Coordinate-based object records
=== Begin Enclosure ===
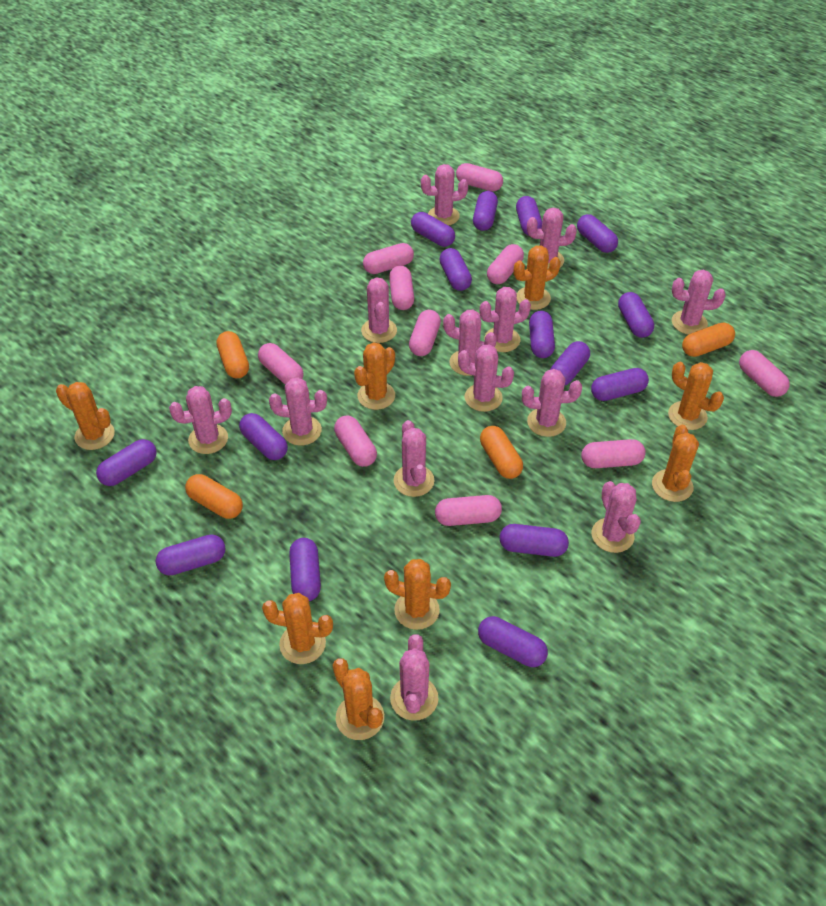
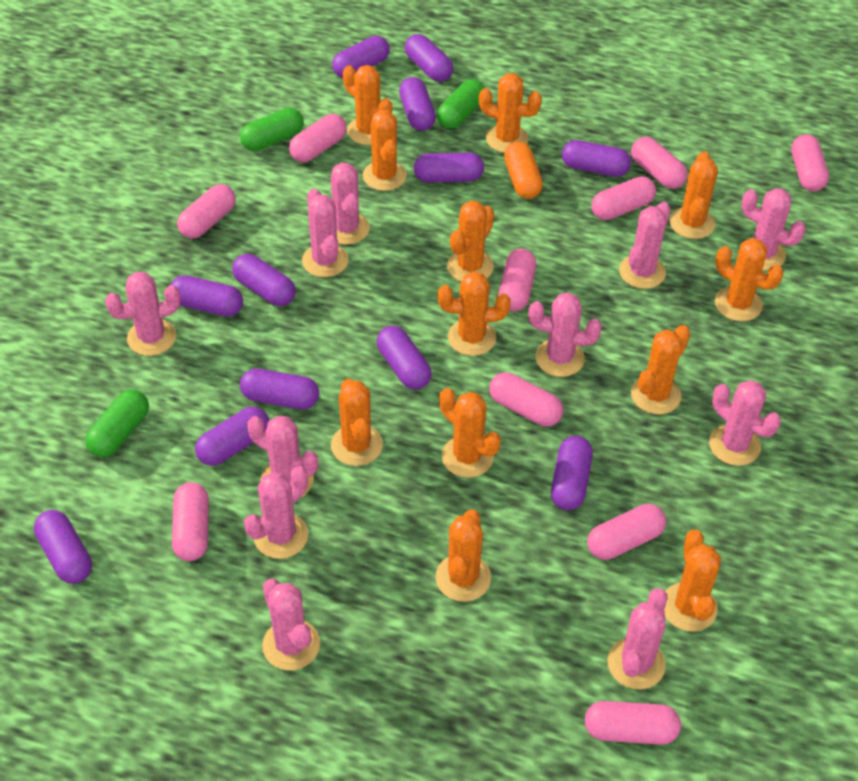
green capsule: 0 -> 3
orange cactus: 8 -> 12
orange capsule: 4 -> 1
pink cactus: 13 -> 11
purple capsule: 15 -> 12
=== End Enclosure ===
▸ WHAT THE TASK ASKS
Each record is to be written out exactly. No picture goes in.

▸ THE COMPLETED TASK
green capsule: 0 -> 3
orange cactus: 8 -> 12
orange capsule: 4 -> 1
pink cactus: 13 -> 11
purple capsule: 15 -> 12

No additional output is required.